### About this task
Please give back an exact reproduction of the lines from the one with "(418, 226) = (689, 215): green" through the end of the entries below, and no others.

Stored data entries

+-------+

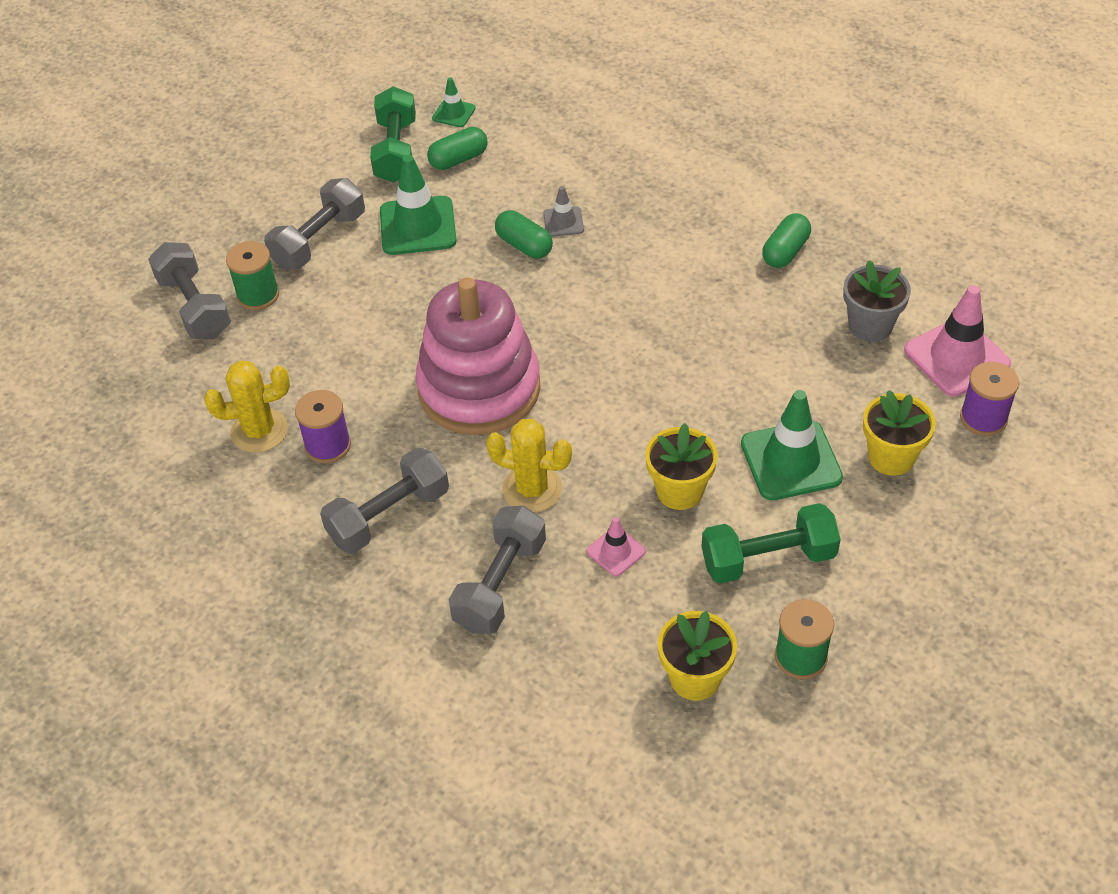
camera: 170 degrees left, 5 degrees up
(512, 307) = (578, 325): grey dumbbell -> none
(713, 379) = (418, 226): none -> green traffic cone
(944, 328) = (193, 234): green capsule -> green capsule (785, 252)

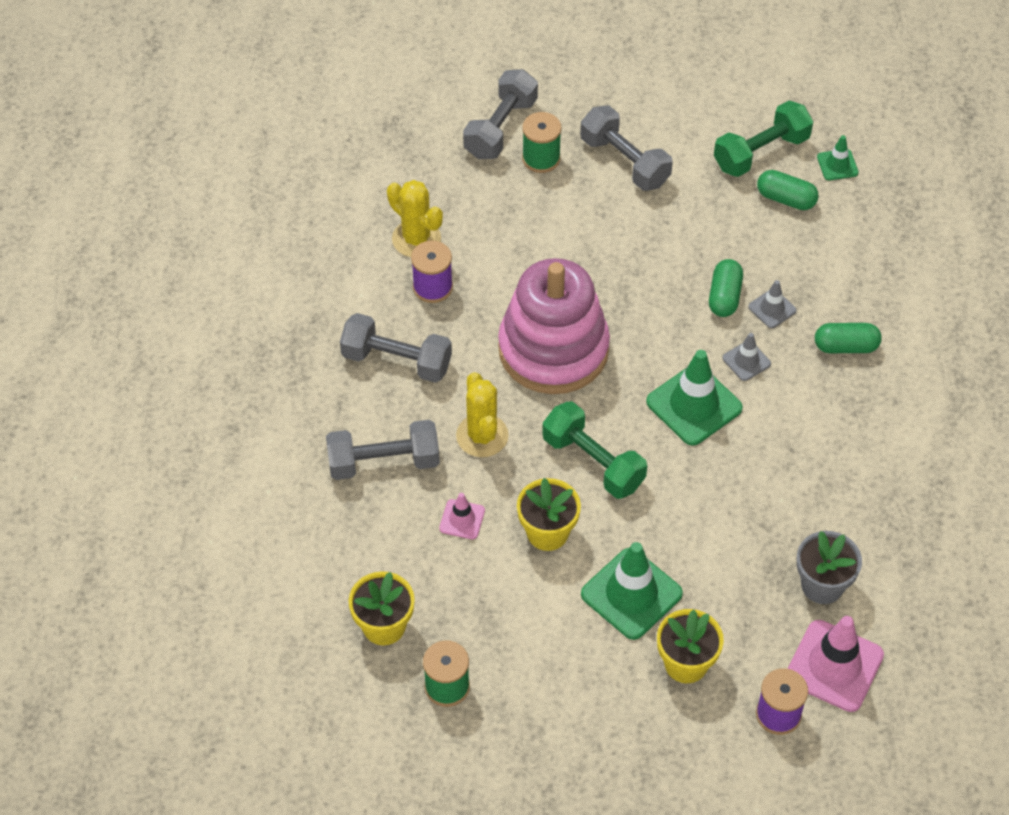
camera: 55 degrees right, 5 degrees up
(319, 240) = (624, 162): grey dumbbell -> grey dumbbell turned 45 degrees clockwise
(418, 226) = (689, 215): green traffic cone -> green traffic cone (694, 405)
(603, 264) = (746, 361): none -> grey traffic cone
(768, 559) = (523, 623): green dumbbell -> green dumbbell (593, 462)
(785, 252) = (862, 483): green capsule -> green capsule (845, 346)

+-------+

### Finished exercise
(418, 226) = (689, 215): green traffic cone -> green traffic cone (694, 405)
(603, 264) = (746, 361): none -> grey traffic cone
(768, 559) = (523, 623): green dumbbell -> green dumbbell (593, 462)
(785, 252) = (862, 483): green capsule -> green capsule (845, 346)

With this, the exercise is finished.